▸ Problem description: All of the data should be reproduced word for word, though its pictures must be omitted.
___ Provided material ___
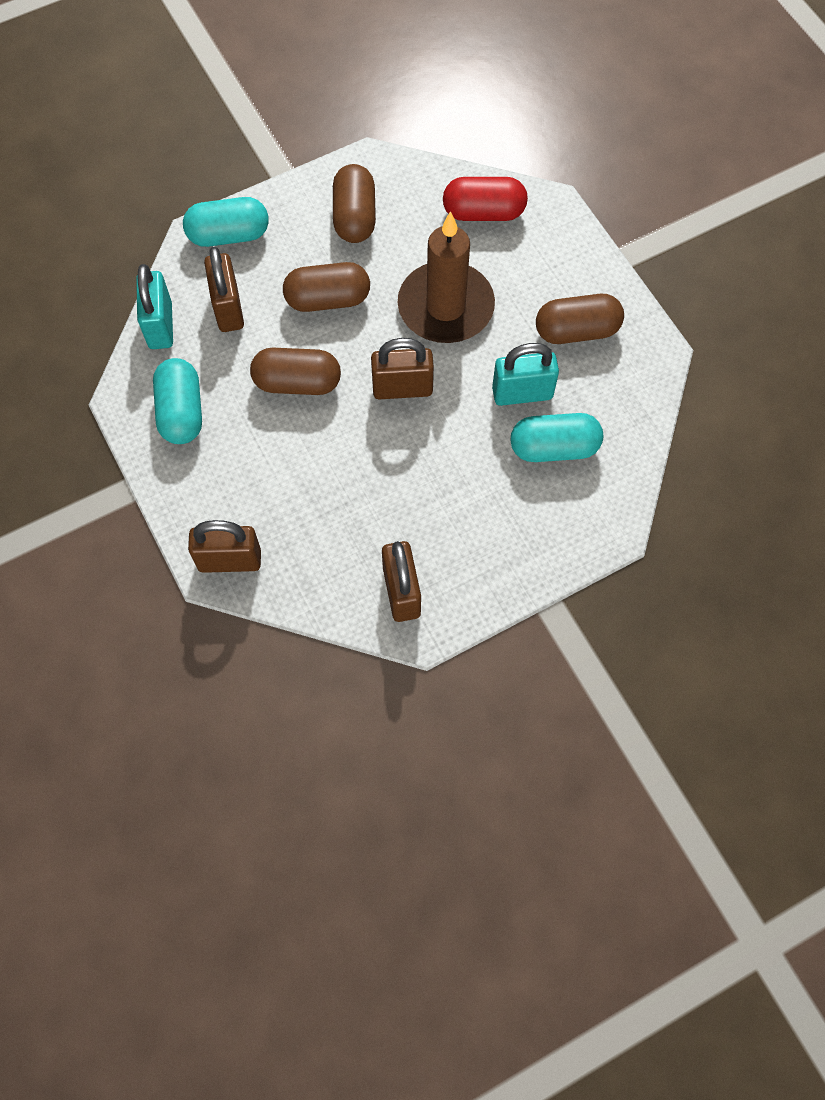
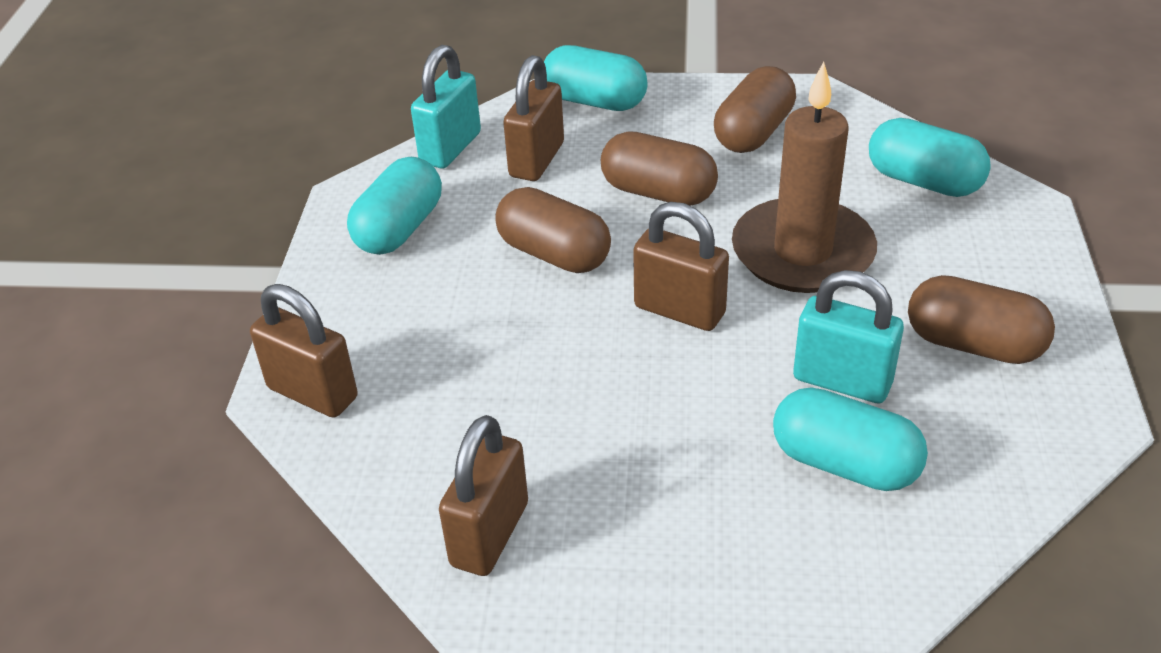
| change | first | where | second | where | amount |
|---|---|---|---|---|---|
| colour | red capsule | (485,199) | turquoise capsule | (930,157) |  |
___
▸ Your response:
| change | first | where | second | where | amount |
|---|---|---|---|---|---|
| colour | red capsule | (485,199) | turquoise capsule | (930,157) |  |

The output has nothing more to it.